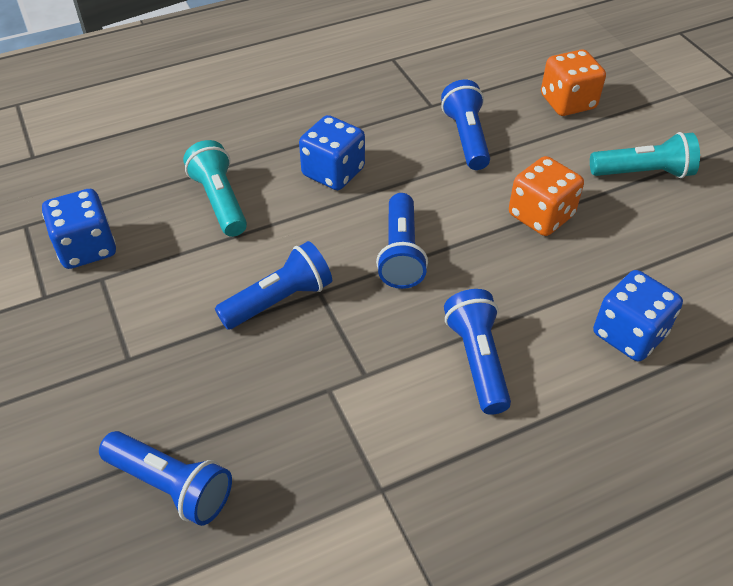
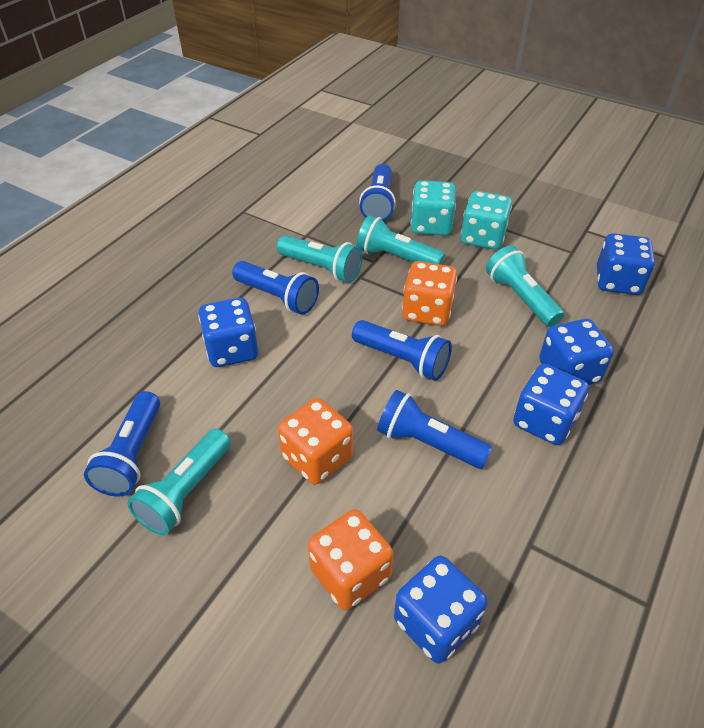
blue dice: 3 -> 5
orange dice: 2 -> 3
turquoise dice: 0 -> 2
turquoise flashlight: 2 -> 4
= = = = =
#### What needs to be done:
Go through the listing above and copy each line in which the string "dice" is found.

#### Task solution:
blue dice: 3 -> 5
orange dice: 2 -> 3
turquoise dice: 0 -> 2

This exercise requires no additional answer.